[GIVEN DATA Boundary: Start]

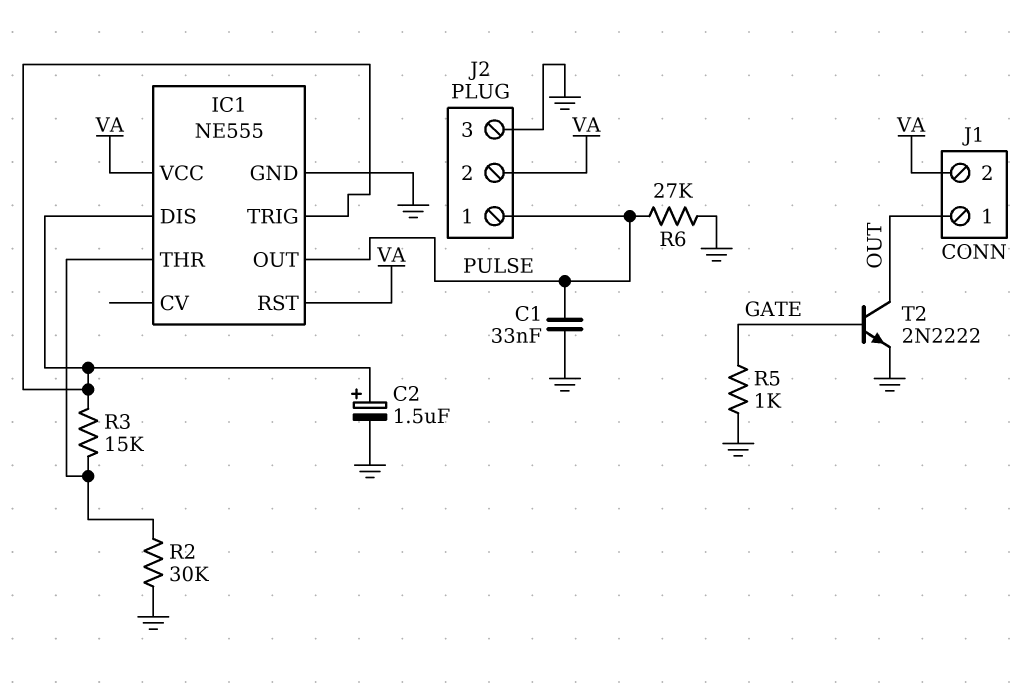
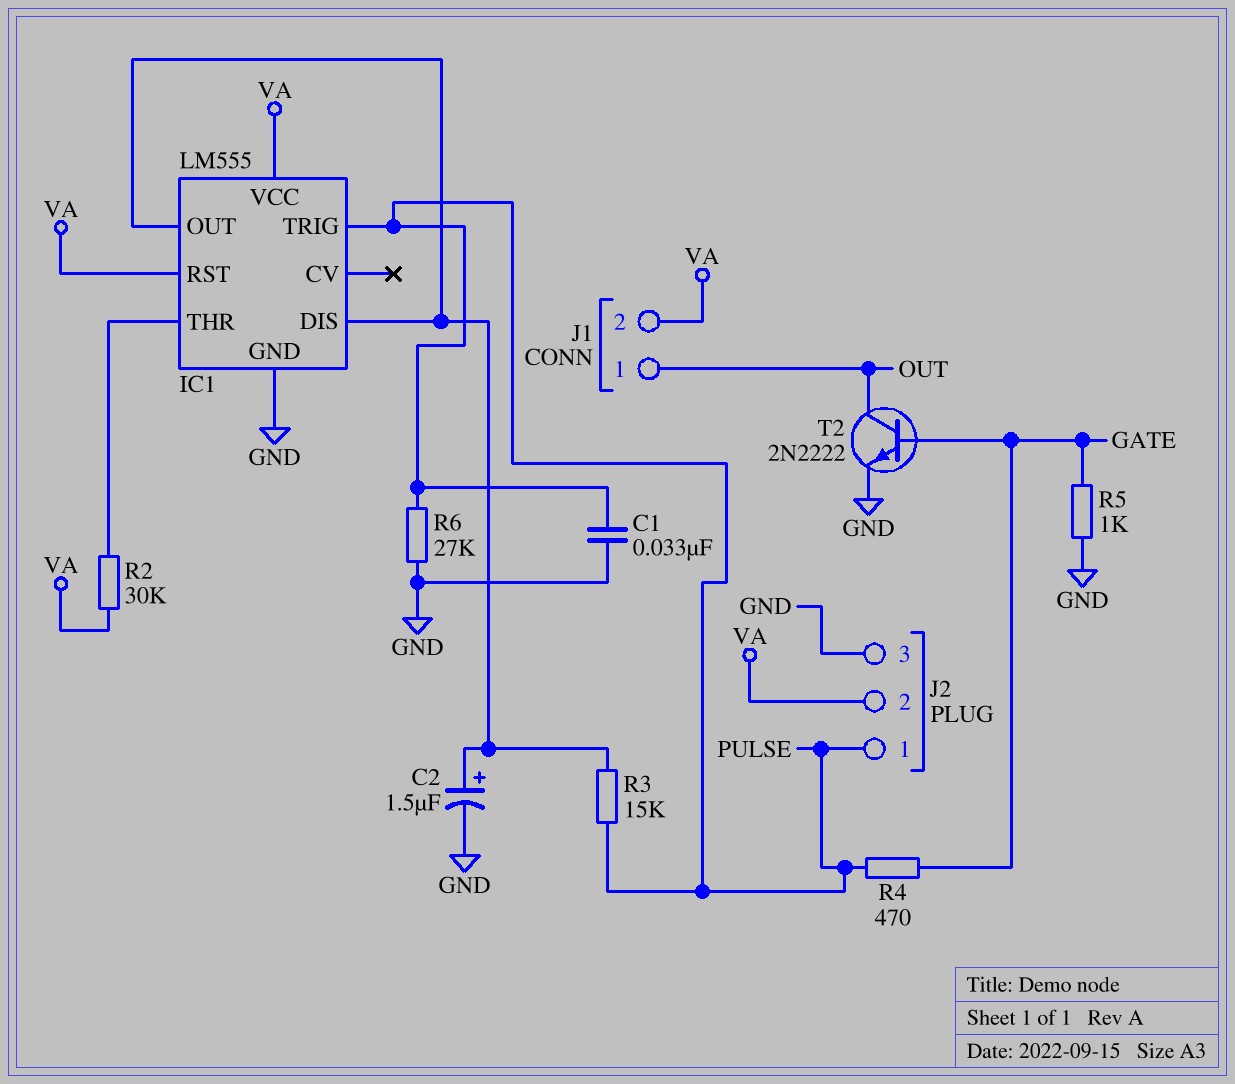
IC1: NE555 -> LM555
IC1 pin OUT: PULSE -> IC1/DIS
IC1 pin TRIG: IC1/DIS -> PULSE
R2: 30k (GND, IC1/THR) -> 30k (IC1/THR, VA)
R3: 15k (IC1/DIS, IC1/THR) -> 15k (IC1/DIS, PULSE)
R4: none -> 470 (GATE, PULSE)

[GIVEN DATA Boundary: End]

= WHAT TO WORK ON =
Retype the listing above exactly, please. Pictures do not belong in the copy.

= RESULT =
IC1: NE555 -> LM555
IC1 pin OUT: PULSE -> IC1/DIS
IC1 pin TRIG: IC1/DIS -> PULSE
R2: 30k (GND, IC1/THR) -> 30k (IC1/THR, VA)
R3: 15k (IC1/DIS, IC1/THR) -> 15k (IC1/DIS, PULSE)
R4: none -> 470 (GATE, PULSE)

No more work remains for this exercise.